[TASK INPUTS]
----
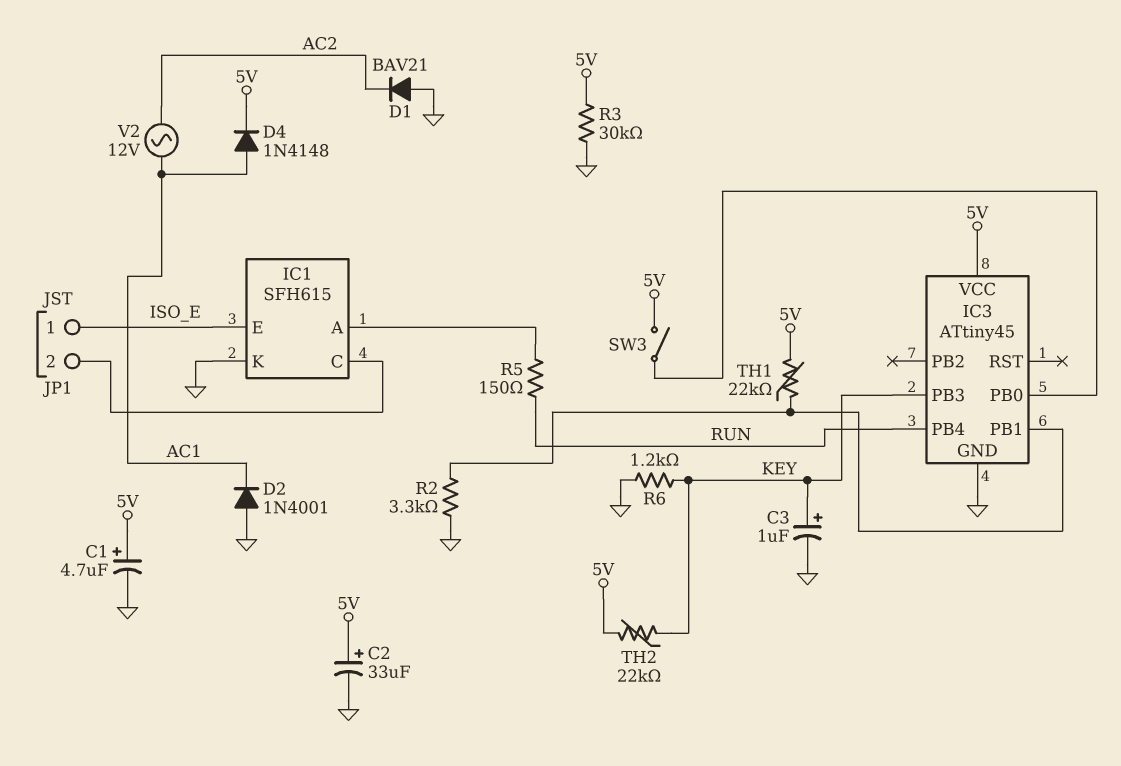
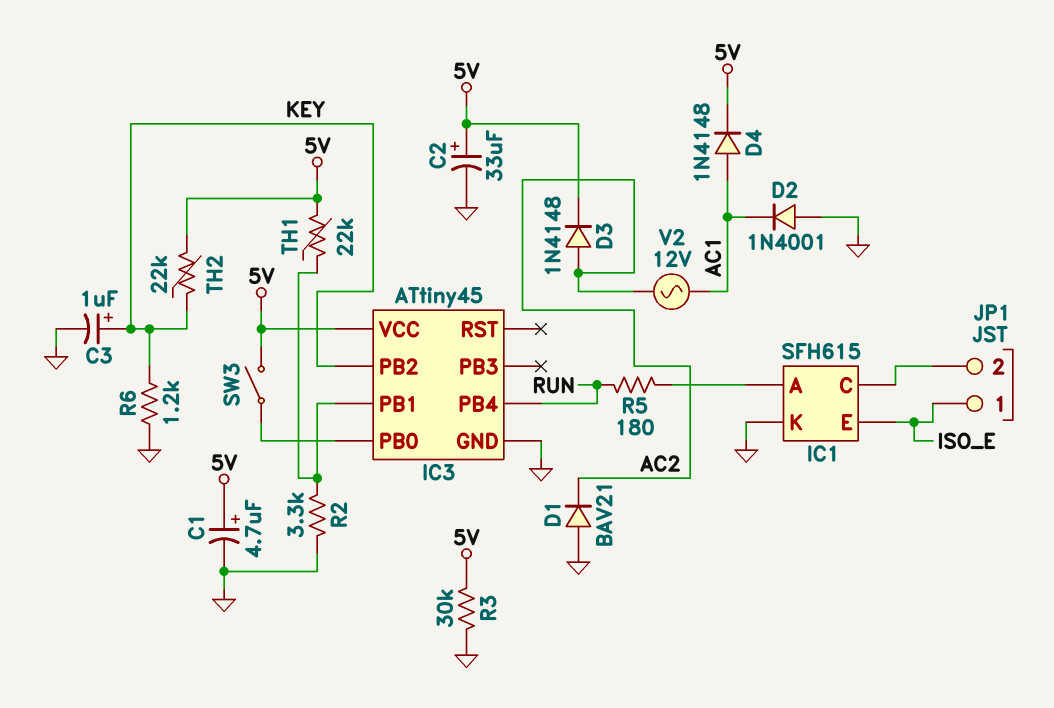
D3: none -> diode 1N4148 (A AC2, K 5V)
IC3 pin PB2: none -> KEY
IC3 pin PB3: KEY -> none
R5: 150 (IC1/A, RUN) -> 180 (IC1/A, RUN)

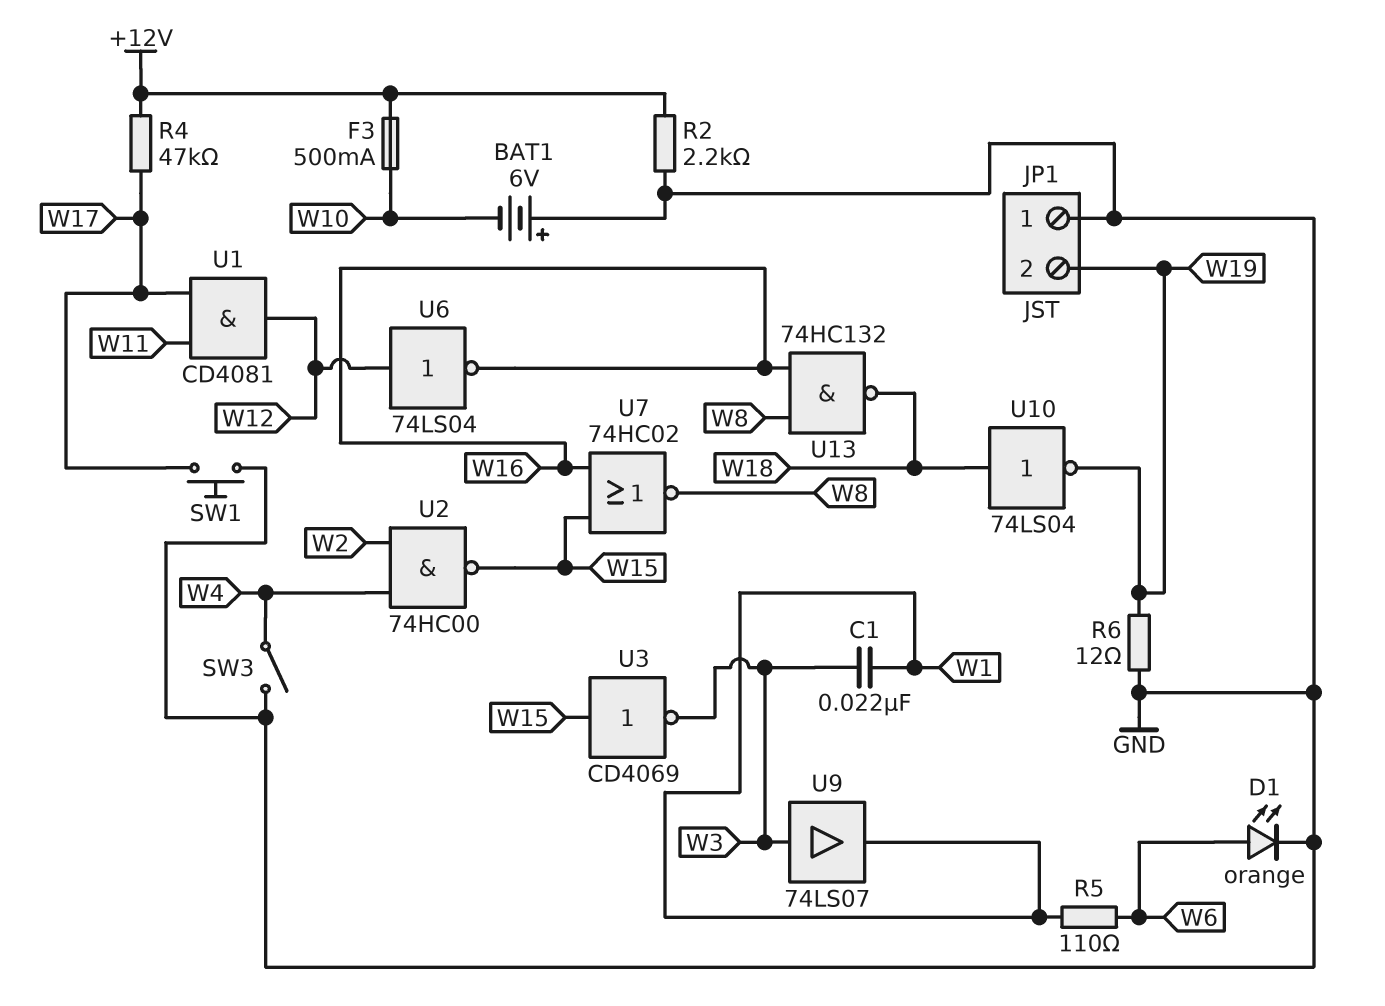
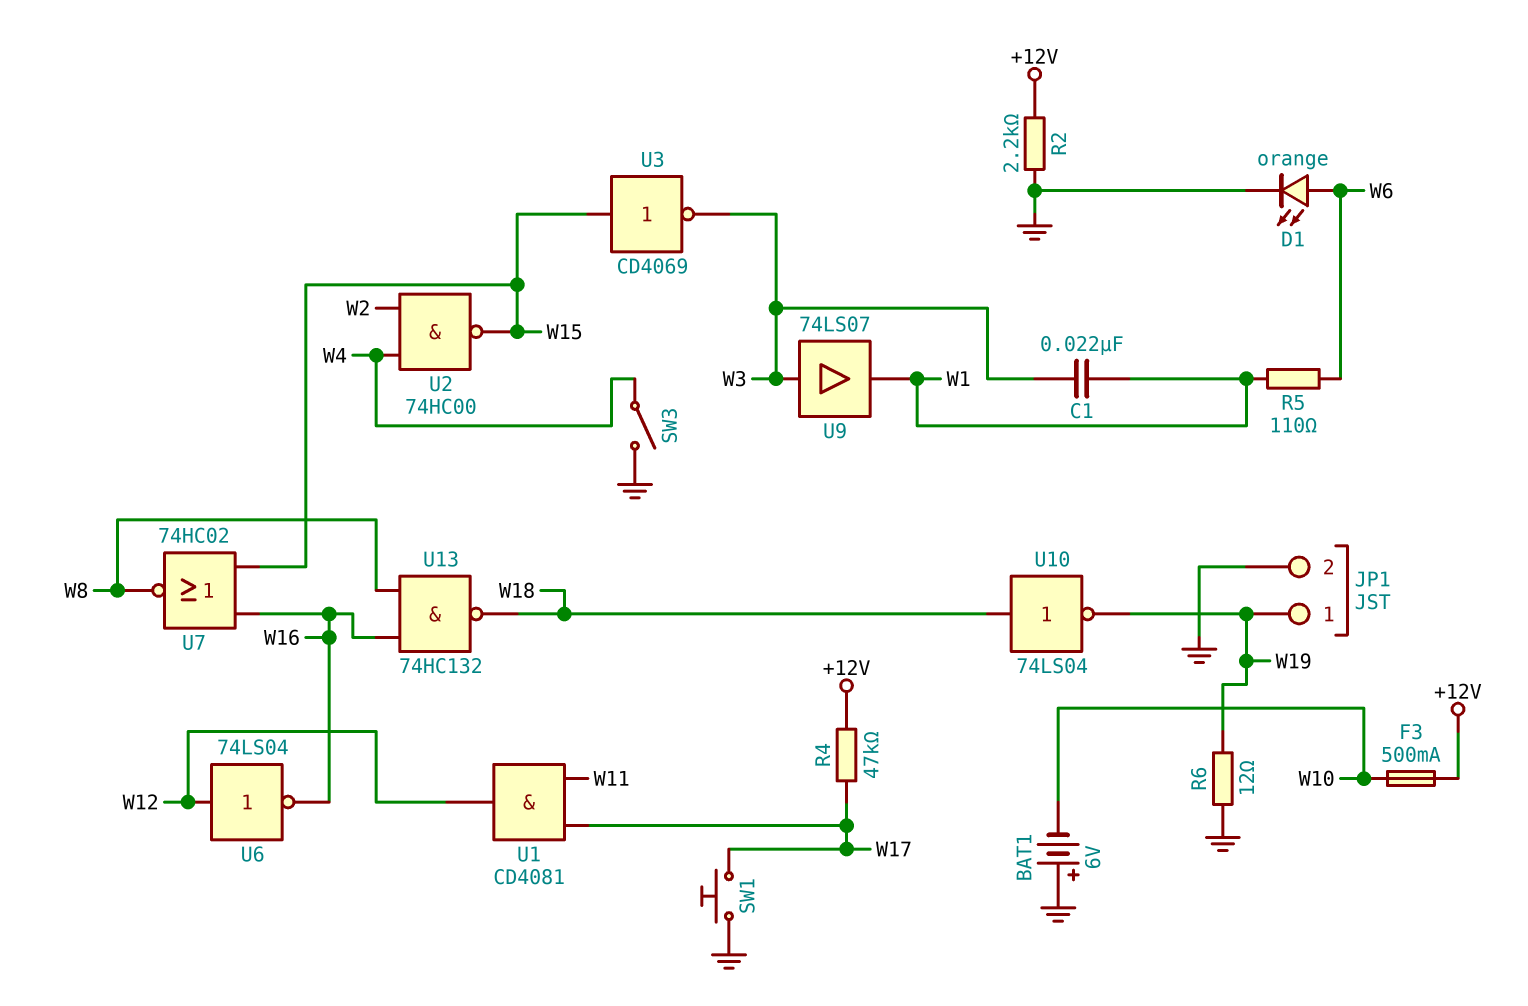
JP1 pin 1: GND -> W19
JP1 pin 2: W19 -> GND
----
[EXERCISE REQUIREMENTS] Would you copy all the material exactly, dropping the pictures?

[THE COMPLETED TASK]
D3: none -> diode 1N4148 (A AC2, K 5V)
IC3 pin PB2: none -> KEY
IC3 pin PB3: KEY -> none
R5: 150 (IC1/A, RUN) -> 180 (IC1/A, RUN)

JP1 pin 1: GND -> W19
JP1 pin 2: W19 -> GND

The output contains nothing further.